Image sets with object changes:
++++++

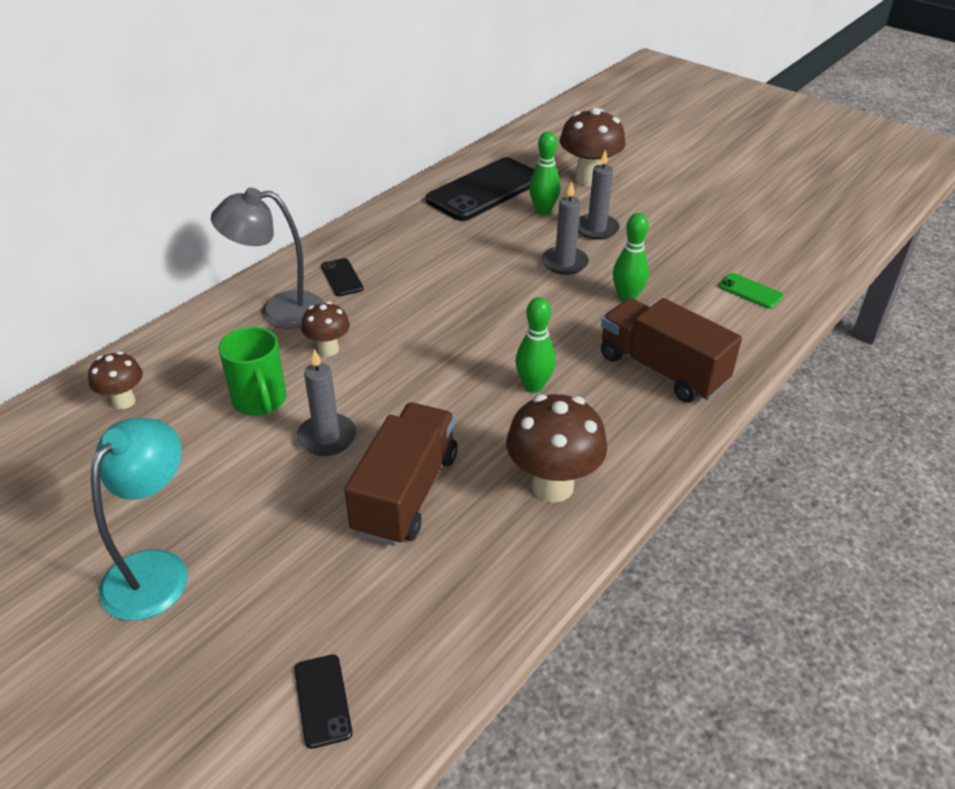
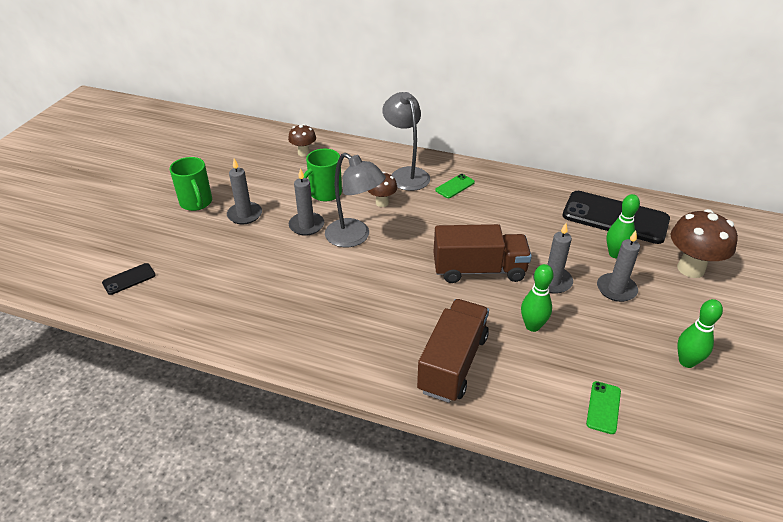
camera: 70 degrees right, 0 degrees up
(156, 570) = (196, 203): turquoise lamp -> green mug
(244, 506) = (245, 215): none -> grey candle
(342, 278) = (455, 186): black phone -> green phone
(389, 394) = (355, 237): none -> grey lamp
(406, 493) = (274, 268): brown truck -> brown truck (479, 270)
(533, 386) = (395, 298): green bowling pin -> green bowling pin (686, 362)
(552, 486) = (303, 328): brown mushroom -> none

++++++

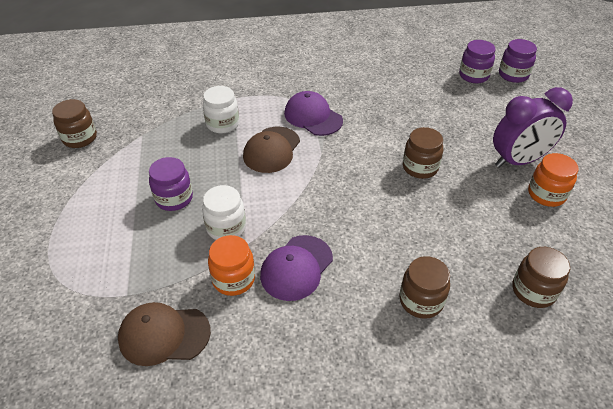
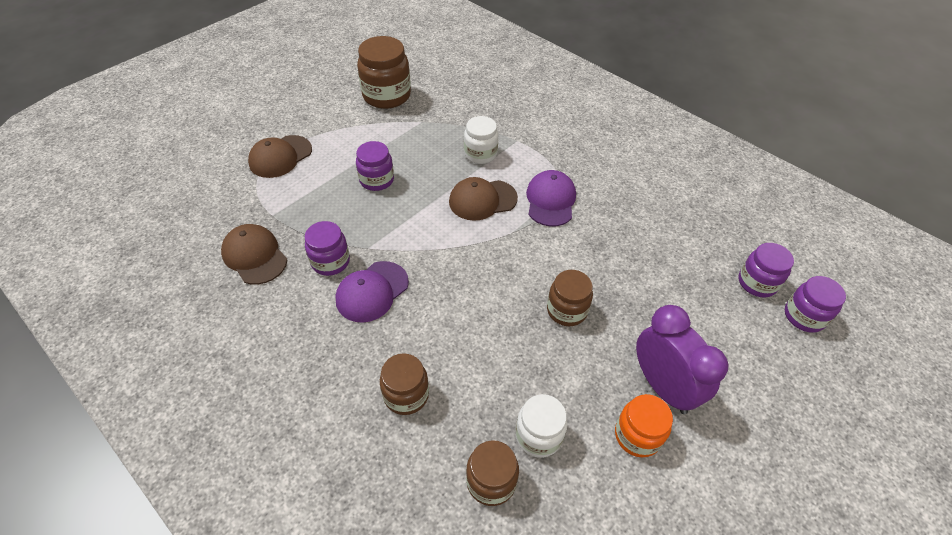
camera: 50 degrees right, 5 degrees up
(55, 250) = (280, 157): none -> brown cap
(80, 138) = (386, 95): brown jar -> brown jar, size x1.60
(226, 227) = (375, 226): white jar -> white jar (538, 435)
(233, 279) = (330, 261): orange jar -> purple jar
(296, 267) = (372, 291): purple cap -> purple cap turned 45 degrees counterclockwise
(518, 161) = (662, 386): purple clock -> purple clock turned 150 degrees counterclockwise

++++++

● Exercise objective
Print again the lines of the entries above that fall between the line holding "(156, 570) = (196, 203): turquoise" and the line holding "(552, 486) = (303, 328): brown", inclusive, exactly as they stand.

● Your solution
(156, 570) = (196, 203): turquoise lamp -> green mug
(244, 506) = (245, 215): none -> grey candle
(342, 278) = (455, 186): black phone -> green phone
(389, 394) = (355, 237): none -> grey lamp
(406, 493) = (274, 268): brown truck -> brown truck (479, 270)
(533, 386) = (395, 298): green bowling pin -> green bowling pin (686, 362)
(552, 486) = (303, 328): brown mushroom -> none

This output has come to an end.